═════ INPUT FOR THIS TASK
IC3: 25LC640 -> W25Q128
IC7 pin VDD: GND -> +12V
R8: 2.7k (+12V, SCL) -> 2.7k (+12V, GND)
══════════
═════ INPUT FOR THIS TASK
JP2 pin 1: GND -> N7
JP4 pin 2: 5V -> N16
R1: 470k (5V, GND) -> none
══════════
═════ INPUT FOR THIS TASK
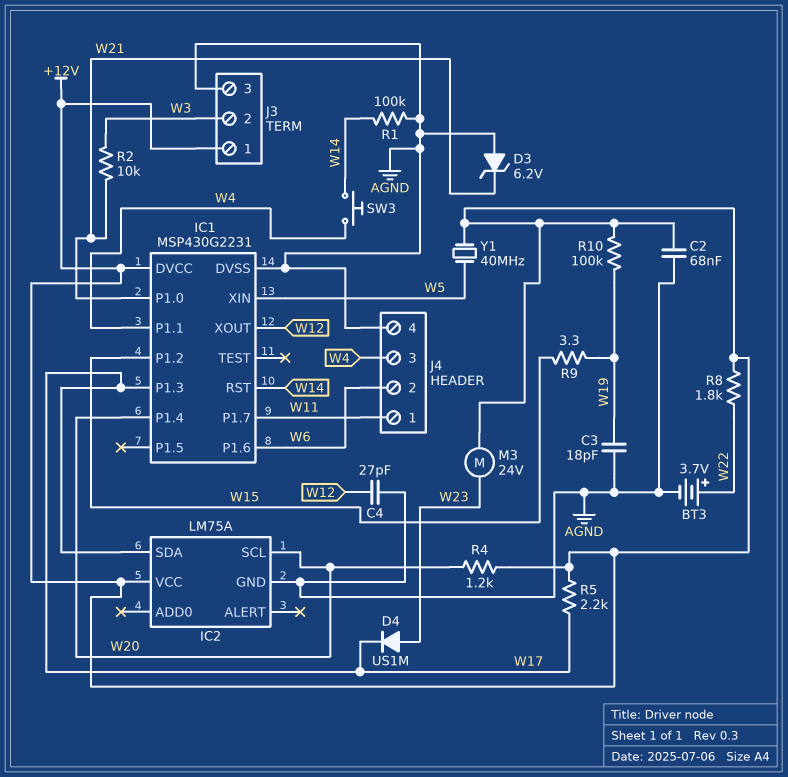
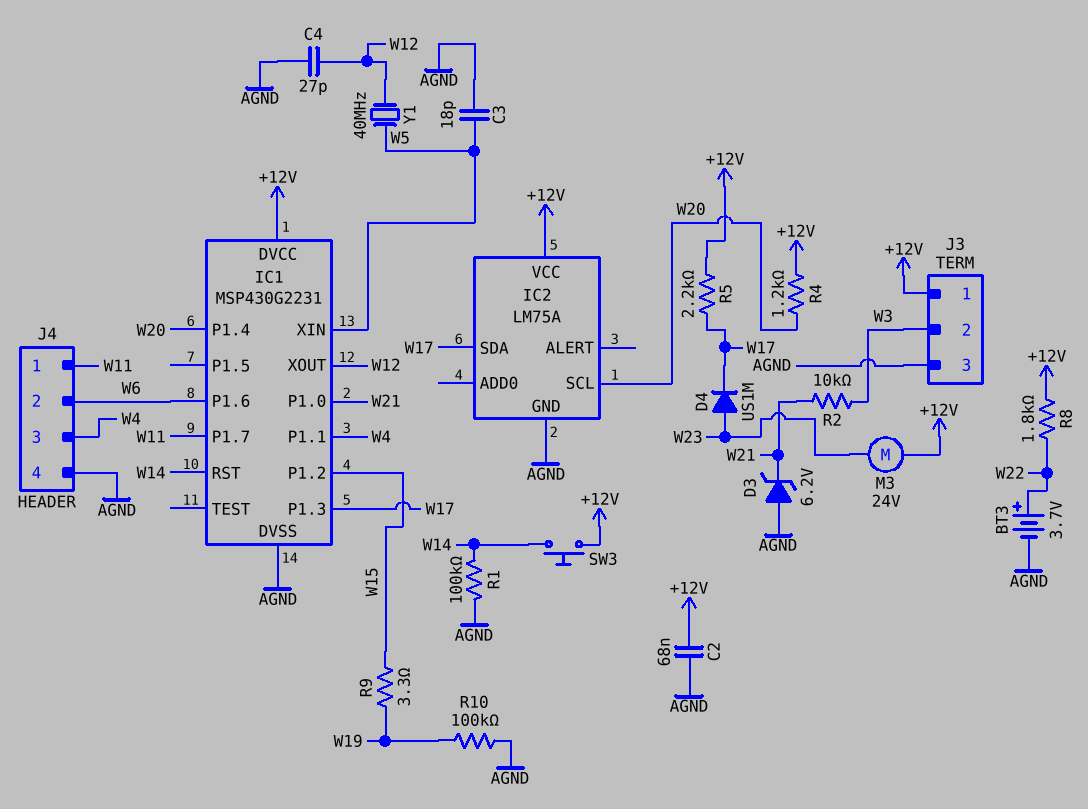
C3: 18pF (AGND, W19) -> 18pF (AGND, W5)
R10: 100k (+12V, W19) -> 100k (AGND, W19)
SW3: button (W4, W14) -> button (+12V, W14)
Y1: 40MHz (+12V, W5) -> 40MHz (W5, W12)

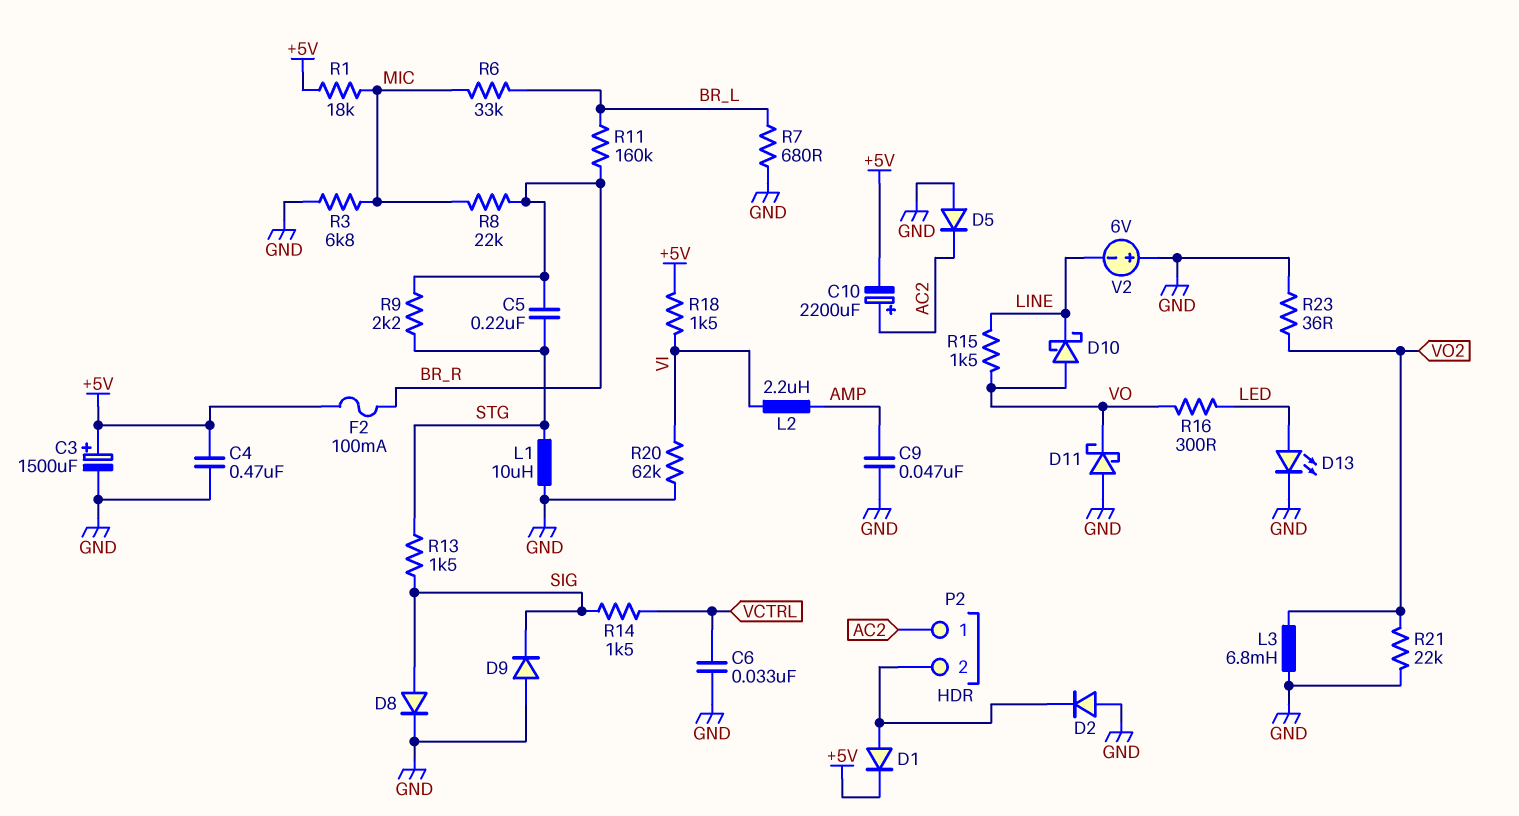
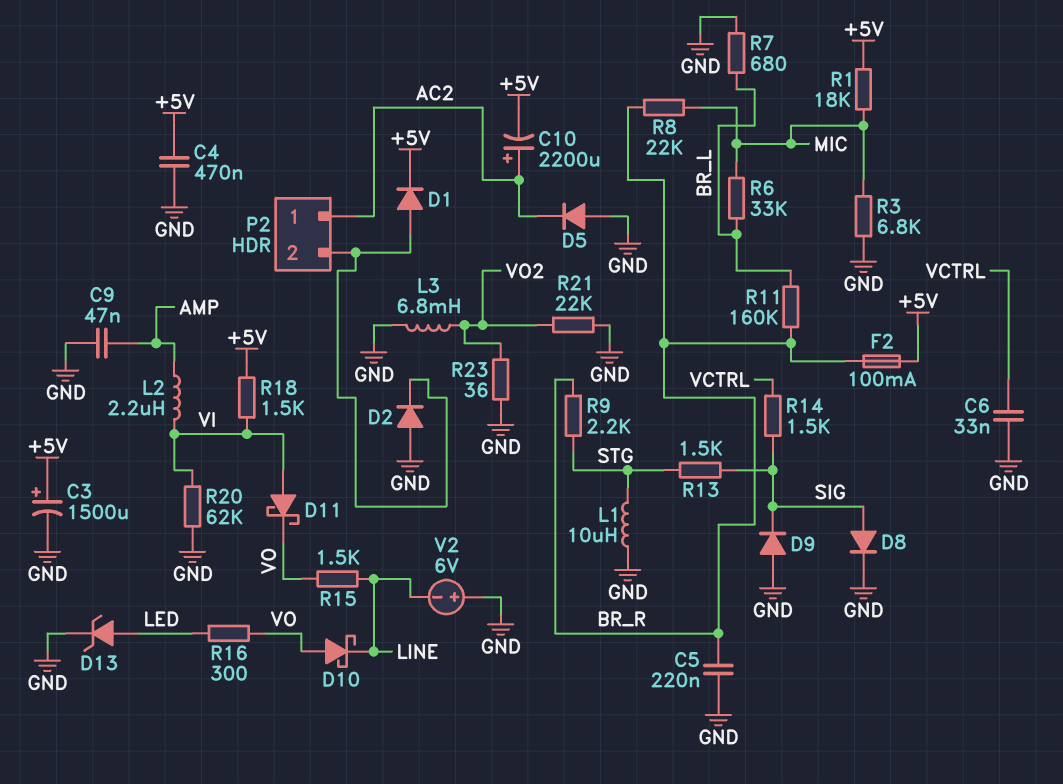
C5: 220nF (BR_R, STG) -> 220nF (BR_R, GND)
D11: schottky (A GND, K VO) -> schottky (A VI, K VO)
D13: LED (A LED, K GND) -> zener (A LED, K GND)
══════════
» **WHAT THIS TASK INVOLVES**
Filter the records above for the string "AGND" and copy each matching line.

» **OUTPUT**
C3: 18pF (AGND, W19) -> 18pF (AGND, W5)
R10: 100k (+12V, W19) -> 100k (AGND, W19)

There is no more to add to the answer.